Your goal: Omit every picture, then return each line of the data below exactly.

Material provided:
..........
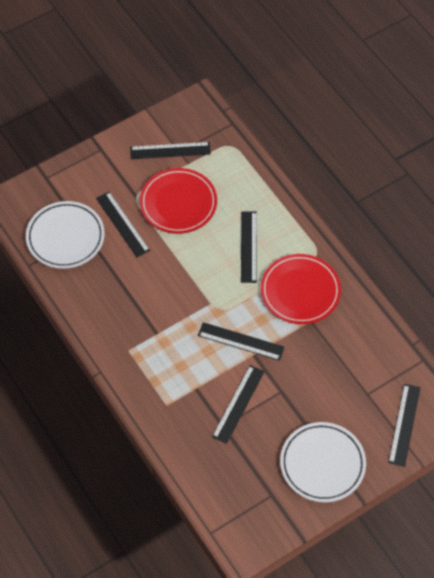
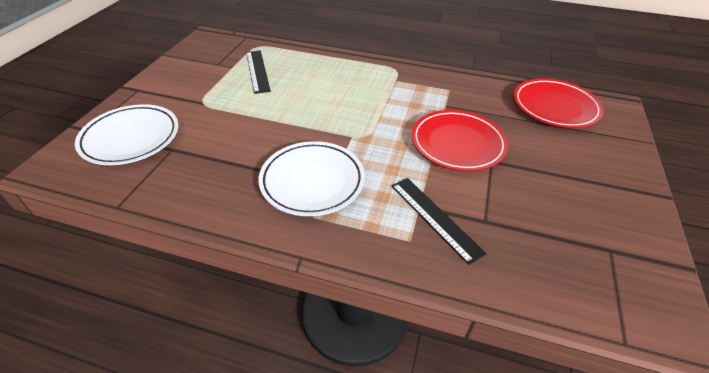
black ruler: 6 -> 2

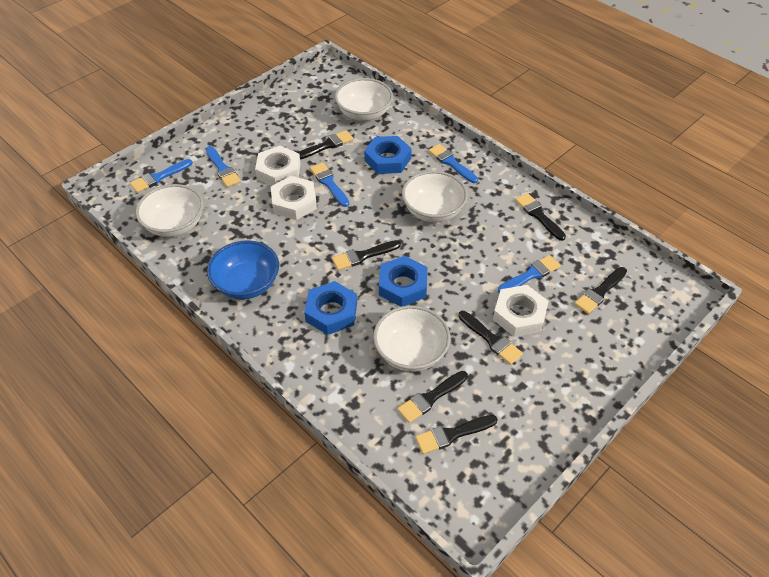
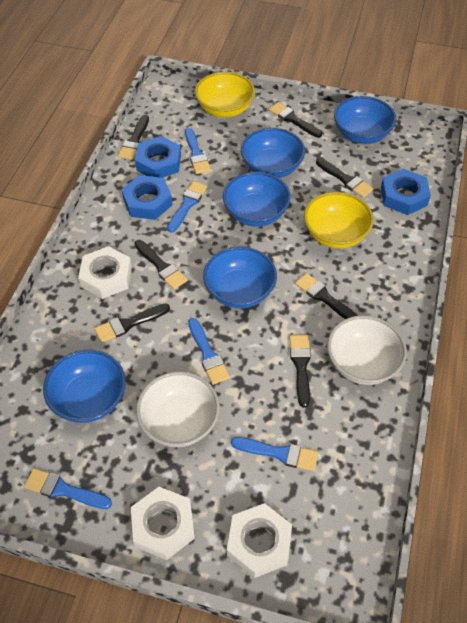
blue bowl: 1 -> 5
white bowl: 4 -> 2
yellow bowl: 0 -> 2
..........
Solution to this problem:
black ruler: 6 -> 2

blue bowl: 1 -> 5
white bowl: 4 -> 2
yellow bowl: 0 -> 2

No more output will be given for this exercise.